Instructions for the task >> No picture should appear in the copy. Transcribe exactly, and only, the lines from the one with "U16: NAND 74HC132" through the last line of the data below.

Revision comparison data:
--

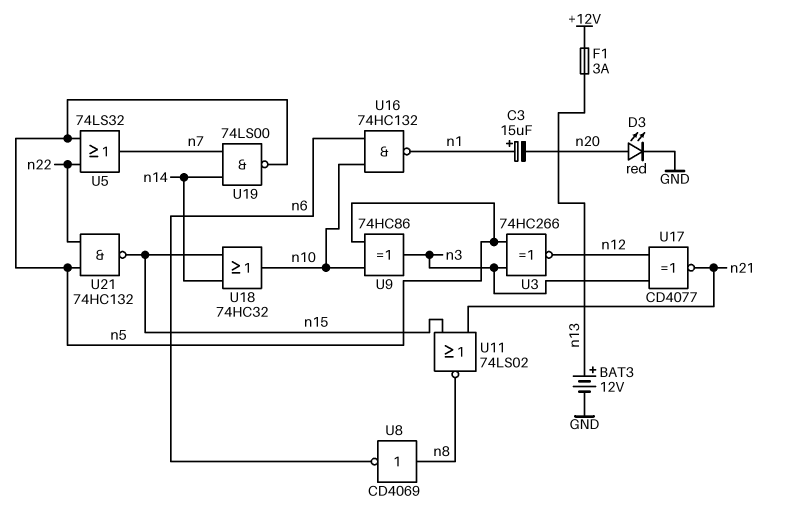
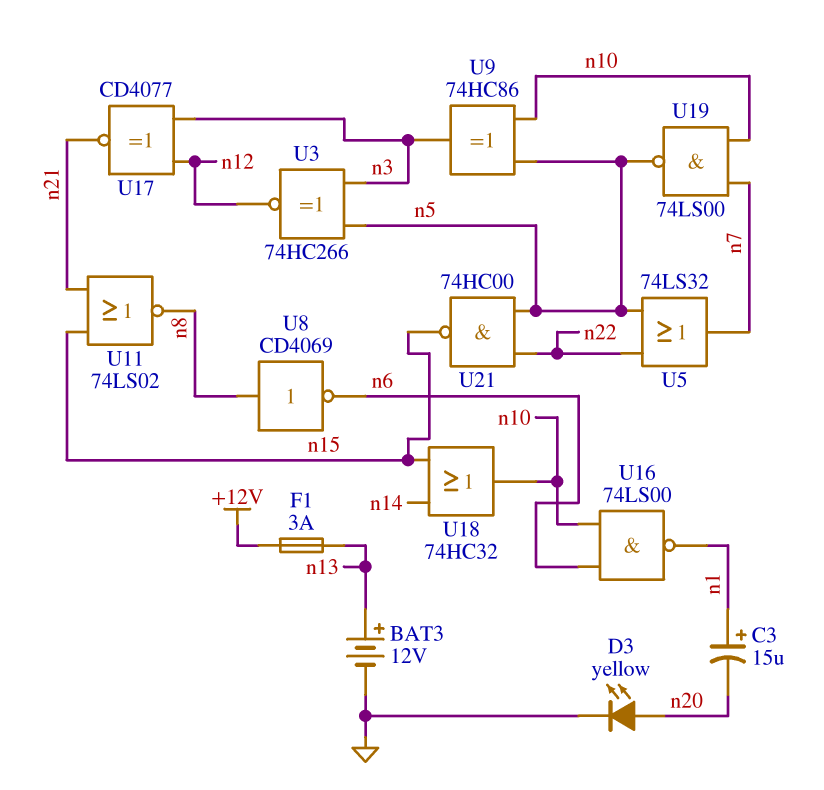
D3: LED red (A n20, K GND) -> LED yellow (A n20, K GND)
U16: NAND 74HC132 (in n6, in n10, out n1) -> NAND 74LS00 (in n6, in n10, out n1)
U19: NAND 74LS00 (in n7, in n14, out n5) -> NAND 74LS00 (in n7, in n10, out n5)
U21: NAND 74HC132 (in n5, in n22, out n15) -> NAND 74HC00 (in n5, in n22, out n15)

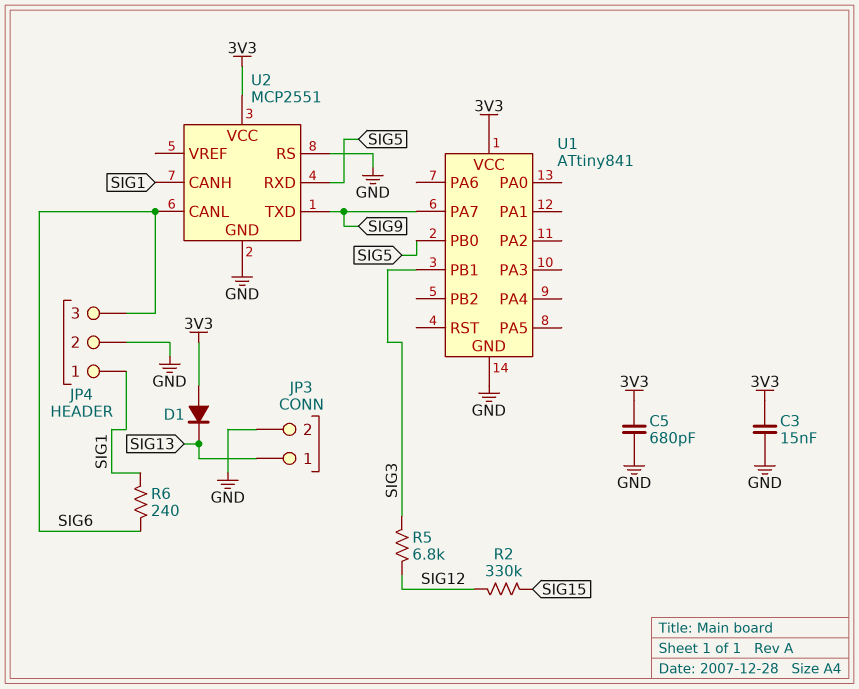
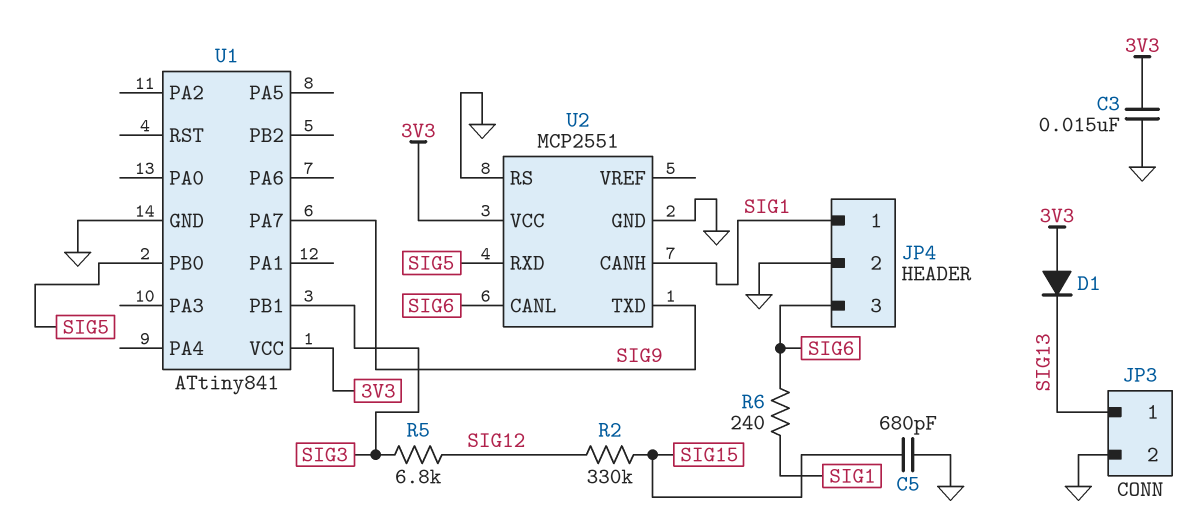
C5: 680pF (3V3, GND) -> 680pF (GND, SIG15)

--

Response to this task >>
U16: NAND 74HC132 (in n6, in n10, out n1) -> NAND 74LS00 (in n6, in n10, out n1)
U19: NAND 74LS00 (in n7, in n14, out n5) -> NAND 74LS00 (in n7, in n10, out n5)
U21: NAND 74HC132 (in n5, in n22, out n15) -> NAND 74HC00 (in n5, in n22, out n15)

C5: 680pF (3V3, GND) -> 680pF (GND, SIG15)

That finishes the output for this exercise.